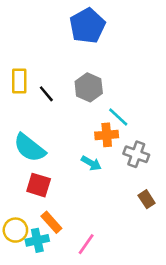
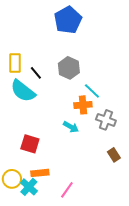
cyan semicircle: (30, 148) -> (23, 91), moved
orange rectangle: (51, 222) -> (40, 173), turned -54
cyan cross: (37, 240) -> (29, 187), turned -36

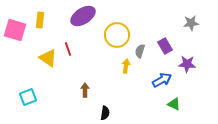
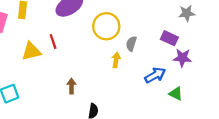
purple rectangle: (165, 46) -> (169, 38), moved, turned -35
yellow triangle: (48, 58) -> (31, 51), turned -48
green triangle: (174, 104) -> (176, 94), moved

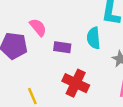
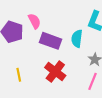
purple rectangle: (62, 47) -> (50, 41), size x1.5

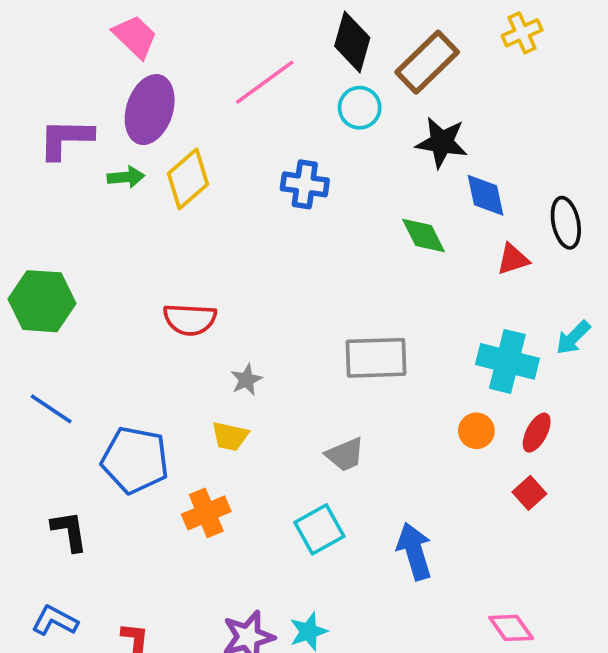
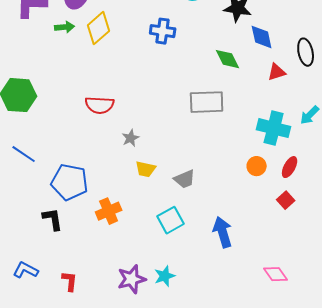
gray rectangle: (376, 358) -> (207, 102), moved
yellow trapezoid: (230, 436) -> (146, 169), moved
black L-shape: (69, 531) -> (53, 219), moved

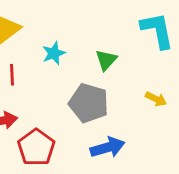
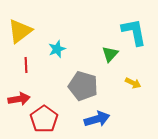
green triangle: (106, 60) -> (110, 54), moved

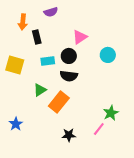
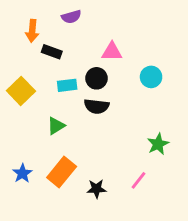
black rectangle: (37, 37) -> (52, 52), turned -56
pink triangle: (80, 37) -> (112, 52), turned 35
yellow square: (15, 65) -> (21, 91), turned 30
orange rectangle: (59, 102) -> (62, 172), moved
green star: (111, 113) -> (158, 144), moved

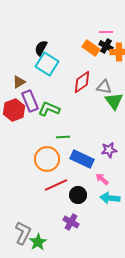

→ TASK DIRECTIONS
Scan the records above for the string "purple", and copy every line where it turns up.

→ EXERCISE SOLUTION
purple rectangle: (165, 46) -> (169, 38), moved, turned -35
purple rectangle: (62, 47) -> (50, 41), size x1.5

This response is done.